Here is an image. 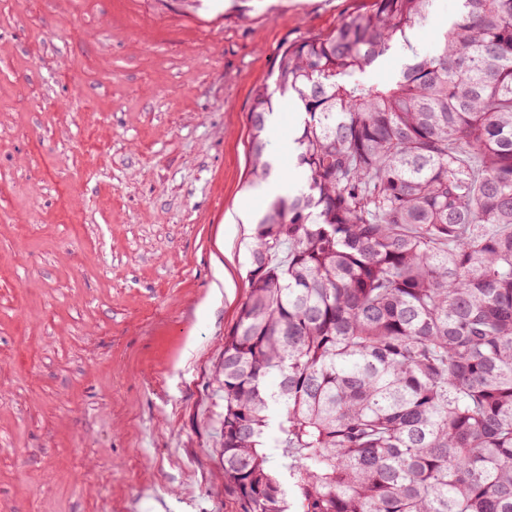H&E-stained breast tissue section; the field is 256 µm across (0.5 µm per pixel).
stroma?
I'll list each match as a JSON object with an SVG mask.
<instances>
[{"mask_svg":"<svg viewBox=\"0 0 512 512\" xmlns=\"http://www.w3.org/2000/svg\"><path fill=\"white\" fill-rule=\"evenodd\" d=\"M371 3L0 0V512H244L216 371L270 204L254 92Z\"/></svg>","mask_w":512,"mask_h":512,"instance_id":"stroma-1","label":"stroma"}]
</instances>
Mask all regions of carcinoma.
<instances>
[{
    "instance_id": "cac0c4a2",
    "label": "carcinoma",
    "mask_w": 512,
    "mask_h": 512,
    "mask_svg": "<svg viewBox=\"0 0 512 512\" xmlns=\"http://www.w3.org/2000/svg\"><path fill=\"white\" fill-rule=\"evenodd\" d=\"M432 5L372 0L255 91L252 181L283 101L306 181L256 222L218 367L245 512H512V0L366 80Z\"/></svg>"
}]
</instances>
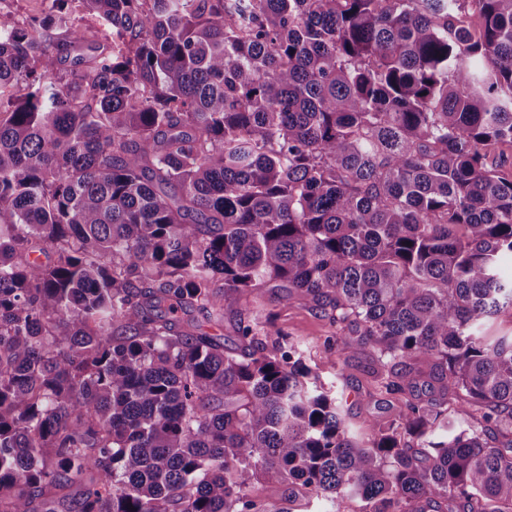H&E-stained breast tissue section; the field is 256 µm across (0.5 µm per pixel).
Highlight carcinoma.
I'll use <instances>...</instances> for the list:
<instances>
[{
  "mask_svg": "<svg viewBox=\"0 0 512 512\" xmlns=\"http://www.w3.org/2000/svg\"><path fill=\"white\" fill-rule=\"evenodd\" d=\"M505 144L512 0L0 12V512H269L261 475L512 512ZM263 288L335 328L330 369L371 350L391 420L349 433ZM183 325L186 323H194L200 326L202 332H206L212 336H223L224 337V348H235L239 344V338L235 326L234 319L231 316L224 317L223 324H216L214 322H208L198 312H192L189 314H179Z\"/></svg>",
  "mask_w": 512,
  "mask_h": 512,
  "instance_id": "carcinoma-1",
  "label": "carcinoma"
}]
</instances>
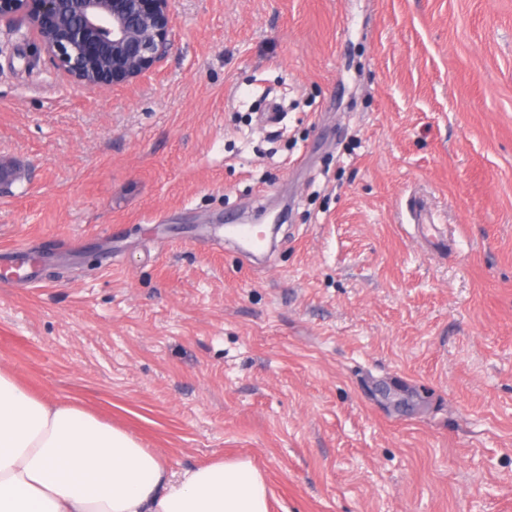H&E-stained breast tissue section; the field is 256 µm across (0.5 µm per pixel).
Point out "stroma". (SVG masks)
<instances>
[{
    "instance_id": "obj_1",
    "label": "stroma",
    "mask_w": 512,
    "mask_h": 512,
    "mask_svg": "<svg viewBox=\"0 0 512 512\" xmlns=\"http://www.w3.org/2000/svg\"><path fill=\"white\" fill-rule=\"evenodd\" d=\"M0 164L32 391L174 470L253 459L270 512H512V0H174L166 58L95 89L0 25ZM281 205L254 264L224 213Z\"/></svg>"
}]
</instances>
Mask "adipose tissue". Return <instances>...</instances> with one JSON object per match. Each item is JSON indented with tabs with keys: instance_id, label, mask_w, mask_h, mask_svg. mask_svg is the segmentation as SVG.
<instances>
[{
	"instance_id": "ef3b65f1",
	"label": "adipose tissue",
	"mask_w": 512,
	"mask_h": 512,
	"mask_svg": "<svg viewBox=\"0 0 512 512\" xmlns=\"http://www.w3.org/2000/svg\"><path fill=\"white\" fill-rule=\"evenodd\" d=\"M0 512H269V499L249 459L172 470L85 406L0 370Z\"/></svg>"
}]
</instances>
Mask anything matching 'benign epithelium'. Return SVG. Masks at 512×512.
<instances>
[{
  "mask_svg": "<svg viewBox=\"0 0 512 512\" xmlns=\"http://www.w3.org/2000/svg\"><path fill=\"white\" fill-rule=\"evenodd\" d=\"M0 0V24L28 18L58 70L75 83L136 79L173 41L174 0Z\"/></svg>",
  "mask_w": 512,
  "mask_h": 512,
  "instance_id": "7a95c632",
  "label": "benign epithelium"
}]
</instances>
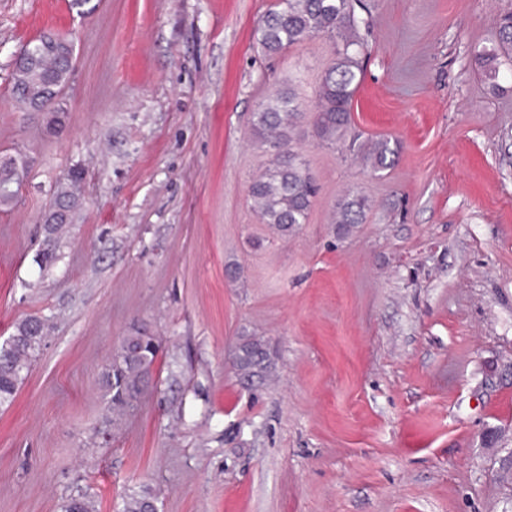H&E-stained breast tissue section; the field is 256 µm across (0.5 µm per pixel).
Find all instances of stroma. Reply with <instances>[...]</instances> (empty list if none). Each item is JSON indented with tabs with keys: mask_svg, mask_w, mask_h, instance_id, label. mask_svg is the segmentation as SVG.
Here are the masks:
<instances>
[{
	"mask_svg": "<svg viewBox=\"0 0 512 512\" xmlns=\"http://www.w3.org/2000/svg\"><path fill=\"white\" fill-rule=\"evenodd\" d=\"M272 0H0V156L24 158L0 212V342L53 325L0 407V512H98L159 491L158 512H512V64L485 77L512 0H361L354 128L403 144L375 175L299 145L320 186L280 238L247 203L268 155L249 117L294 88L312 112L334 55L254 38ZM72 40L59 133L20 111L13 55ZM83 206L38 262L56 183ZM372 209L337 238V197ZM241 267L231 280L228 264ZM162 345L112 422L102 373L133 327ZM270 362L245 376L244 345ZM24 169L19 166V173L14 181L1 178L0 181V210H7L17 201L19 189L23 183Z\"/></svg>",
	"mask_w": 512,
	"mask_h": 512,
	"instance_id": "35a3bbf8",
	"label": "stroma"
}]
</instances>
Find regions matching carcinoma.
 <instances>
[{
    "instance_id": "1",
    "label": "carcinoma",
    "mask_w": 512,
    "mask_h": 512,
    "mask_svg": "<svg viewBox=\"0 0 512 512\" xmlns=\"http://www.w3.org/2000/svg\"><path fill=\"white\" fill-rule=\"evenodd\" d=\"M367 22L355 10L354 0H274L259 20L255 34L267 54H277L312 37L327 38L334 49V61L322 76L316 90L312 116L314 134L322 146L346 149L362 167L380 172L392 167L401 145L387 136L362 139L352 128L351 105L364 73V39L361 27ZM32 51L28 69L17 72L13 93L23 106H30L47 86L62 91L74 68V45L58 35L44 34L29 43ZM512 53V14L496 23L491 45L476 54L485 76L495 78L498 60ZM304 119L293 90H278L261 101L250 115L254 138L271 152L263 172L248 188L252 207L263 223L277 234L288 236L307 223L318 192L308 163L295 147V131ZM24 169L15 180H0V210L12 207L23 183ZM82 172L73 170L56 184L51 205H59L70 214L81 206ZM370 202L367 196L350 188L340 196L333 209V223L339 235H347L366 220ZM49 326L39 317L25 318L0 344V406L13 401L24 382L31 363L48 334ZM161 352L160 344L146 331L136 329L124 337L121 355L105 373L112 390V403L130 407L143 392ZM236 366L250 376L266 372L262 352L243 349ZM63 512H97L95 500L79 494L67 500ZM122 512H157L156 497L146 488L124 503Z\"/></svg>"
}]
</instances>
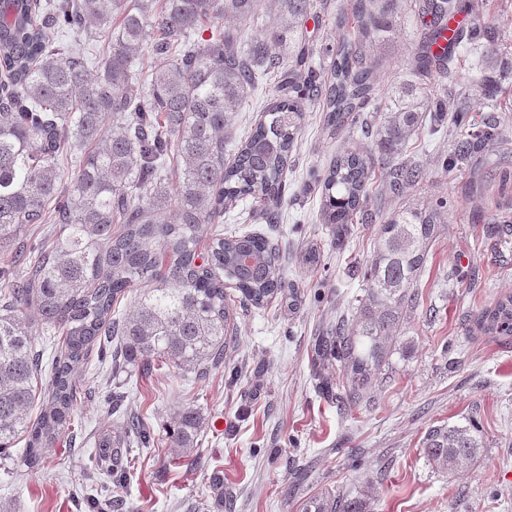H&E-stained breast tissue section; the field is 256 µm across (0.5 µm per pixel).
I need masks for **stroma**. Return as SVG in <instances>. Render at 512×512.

———

In the data above, find the line with "Find regions matching carcinoma." and repeat it and every line after it through the end, exactly; leave the pictures out.

■ SOLUTION TO THIS EXERCISE:
Find regions matching carcinoma.
 <instances>
[{
    "instance_id": "1",
    "label": "carcinoma",
    "mask_w": 512,
    "mask_h": 512,
    "mask_svg": "<svg viewBox=\"0 0 512 512\" xmlns=\"http://www.w3.org/2000/svg\"><path fill=\"white\" fill-rule=\"evenodd\" d=\"M367 22L355 10L354 0H274L259 20L255 34L267 54H277L312 37L327 38L334 49V61L322 76L316 90L312 116L314 134L322 146L346 149L362 167L380 172L392 167L401 145L387 136L362 139L352 128L351 105L364 73V39L361 27ZM32 51L28 69L17 72L13 93L23 106H30L47 86L62 91L74 68V45L58 35L44 34L29 43ZM512 53V14L496 23L491 45L476 54L485 76L495 78L498 60ZM304 119L293 90H278L261 101L250 115L254 138L271 152L263 172L248 188L252 207L263 223L277 234L288 236L307 223L318 192L308 163L295 147V131ZM24 169L15 180H0V210L12 207L23 183ZM82 172L73 170L56 184L51 205H59L70 214L81 206ZM370 202L367 196L350 188L340 196L333 209V223L339 235H347L366 220ZM49 326L39 317L25 318L0 344V406L13 401L24 382L31 363L48 334ZM161 352L160 344L146 331L136 329L124 337L121 355L105 373L112 390V403L130 407L143 392ZM236 366L250 376L266 372L262 352L243 349ZM63 512H97L95 500L79 494L67 500ZM122 512H157L156 497L146 488L124 503Z\"/></svg>"
}]
</instances>
H&E-stained breast tissue section; the field is 256 µm across (0.5 µm per pixel).
I need masks for **stroma**. Return as SVG in <instances>. Render at 512×512.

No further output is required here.